==== Given records ====

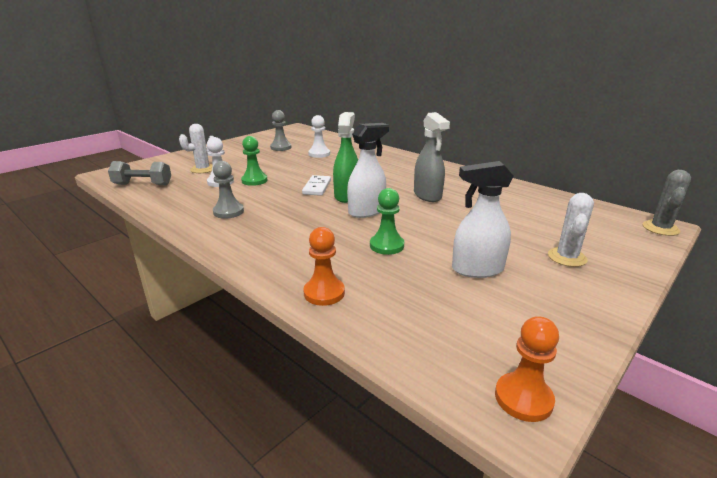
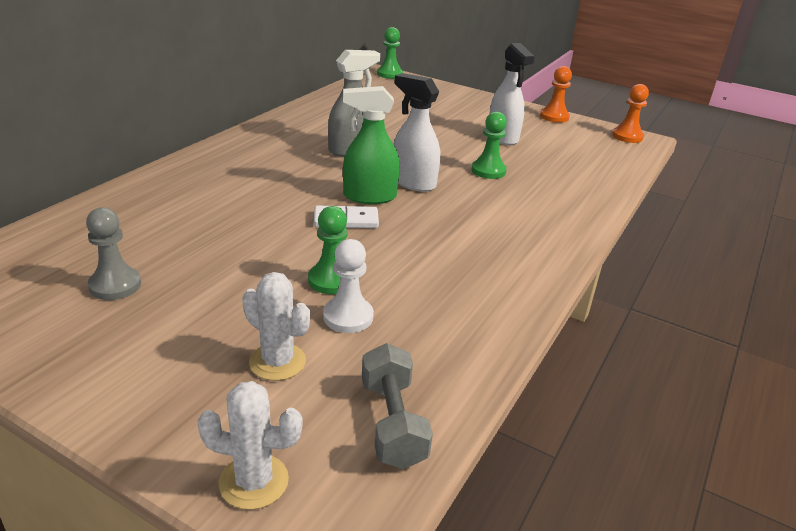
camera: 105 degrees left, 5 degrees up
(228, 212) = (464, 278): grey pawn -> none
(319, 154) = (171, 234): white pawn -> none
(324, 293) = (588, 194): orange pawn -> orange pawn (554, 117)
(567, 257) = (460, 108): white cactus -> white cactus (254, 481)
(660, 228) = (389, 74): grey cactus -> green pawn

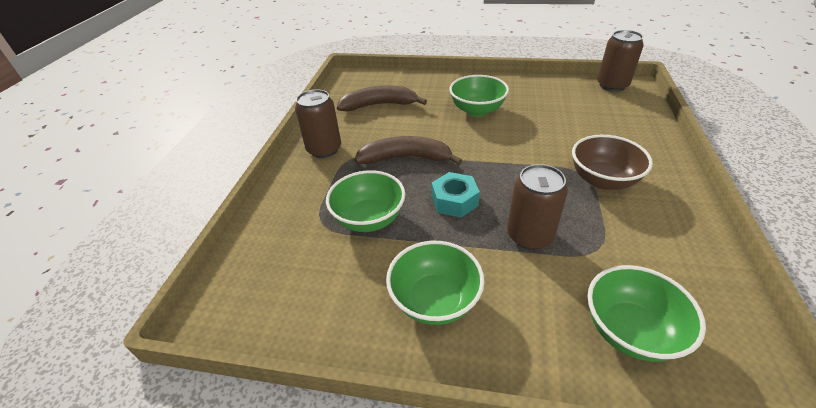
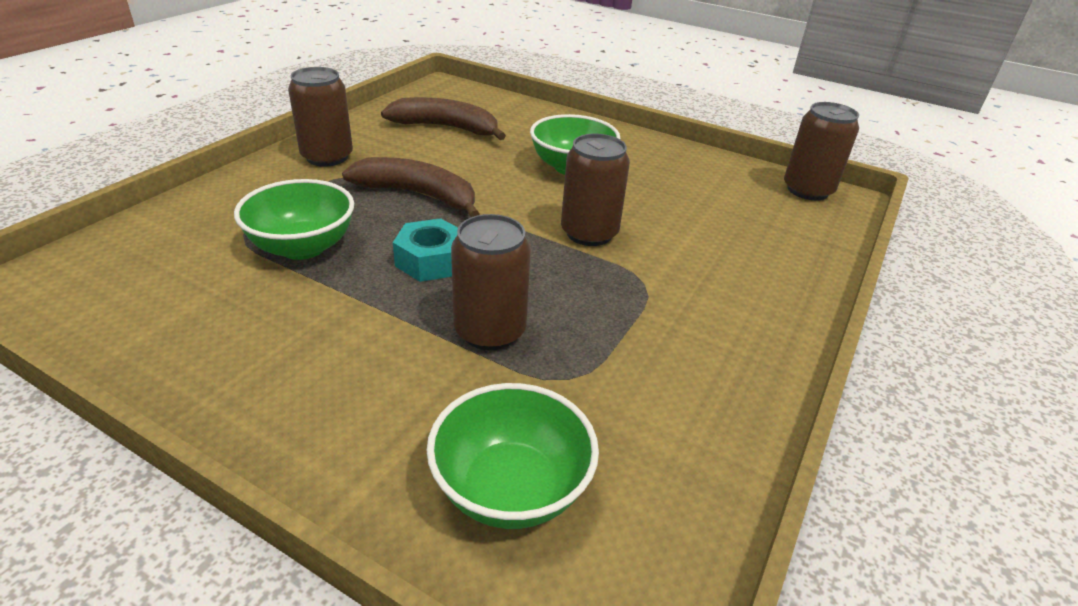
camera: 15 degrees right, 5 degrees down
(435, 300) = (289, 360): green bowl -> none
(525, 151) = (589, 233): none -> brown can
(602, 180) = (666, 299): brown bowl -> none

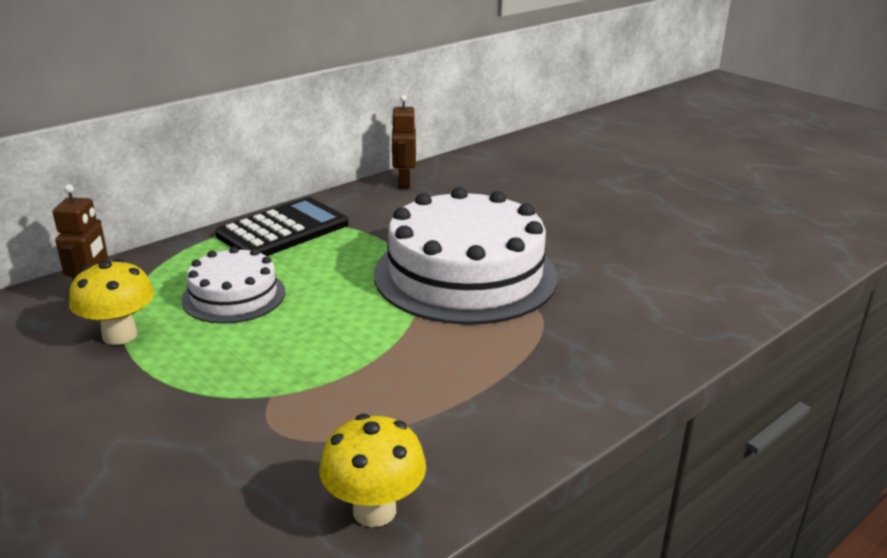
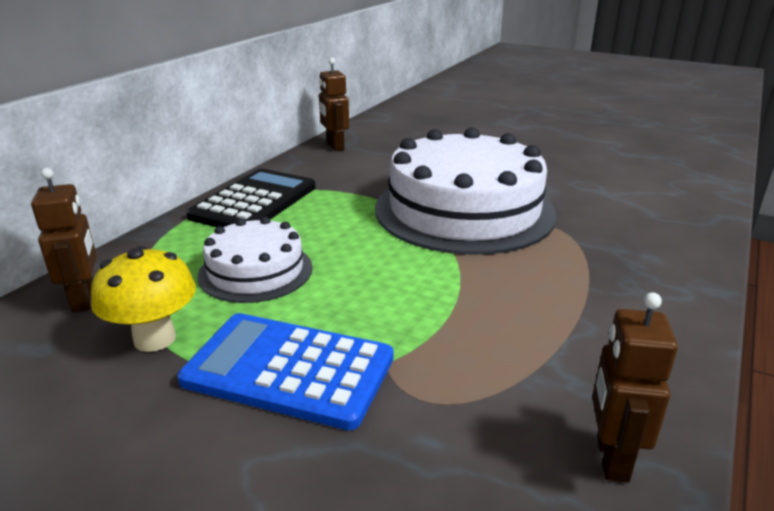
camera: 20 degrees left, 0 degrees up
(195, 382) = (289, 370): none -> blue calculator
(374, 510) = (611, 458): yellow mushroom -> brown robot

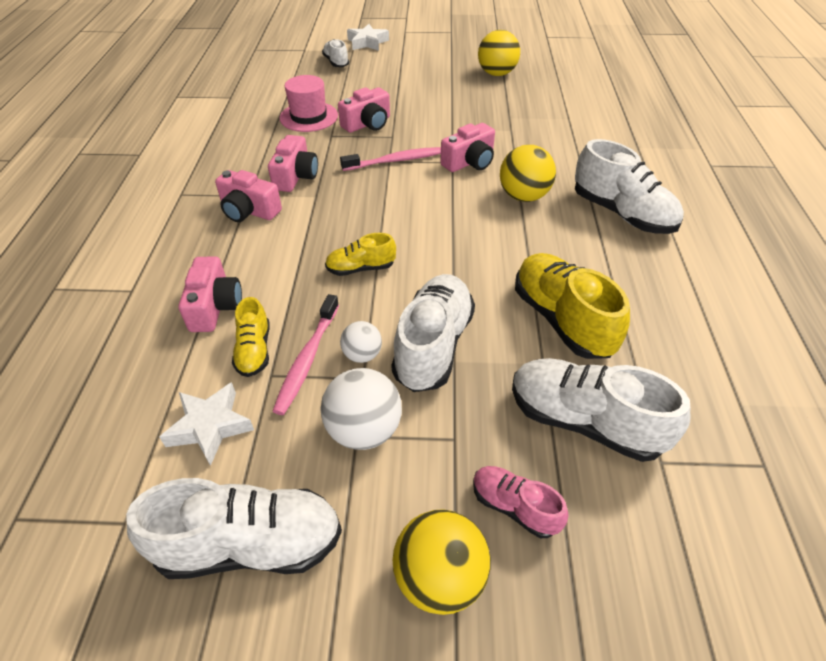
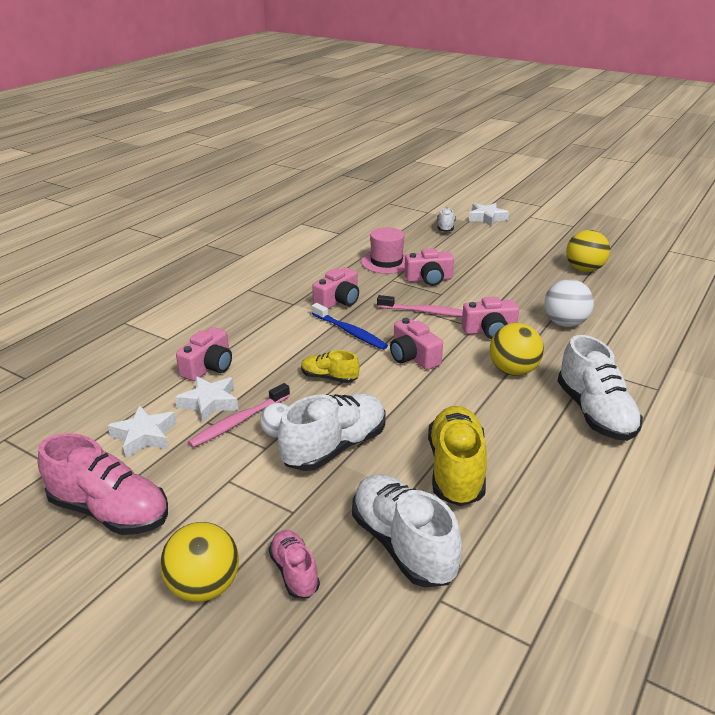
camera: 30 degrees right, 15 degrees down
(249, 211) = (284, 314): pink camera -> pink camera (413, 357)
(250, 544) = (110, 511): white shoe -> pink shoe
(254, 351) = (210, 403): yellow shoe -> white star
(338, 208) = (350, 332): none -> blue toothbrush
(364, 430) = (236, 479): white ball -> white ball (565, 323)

====

▶ _What to work on_:
Only those lines from the one containing "(374, 510) = (611, 458): yellow" to the end of the material above, retyped exactly and without pictures, belong in your reply.

▶ _Answer to the exercise_:
(374, 510) = (611, 458): yellow mushroom -> brown robot

camera: 30 degrees right, 15 degrees down
(249, 211) = (284, 314): pink camera -> pink camera (413, 357)
(250, 544) = (110, 511): white shoe -> pink shoe
(254, 351) = (210, 403): yellow shoe -> white star
(338, 208) = (350, 332): none -> blue toothbrush
(364, 430) = (236, 479): white ball -> white ball (565, 323)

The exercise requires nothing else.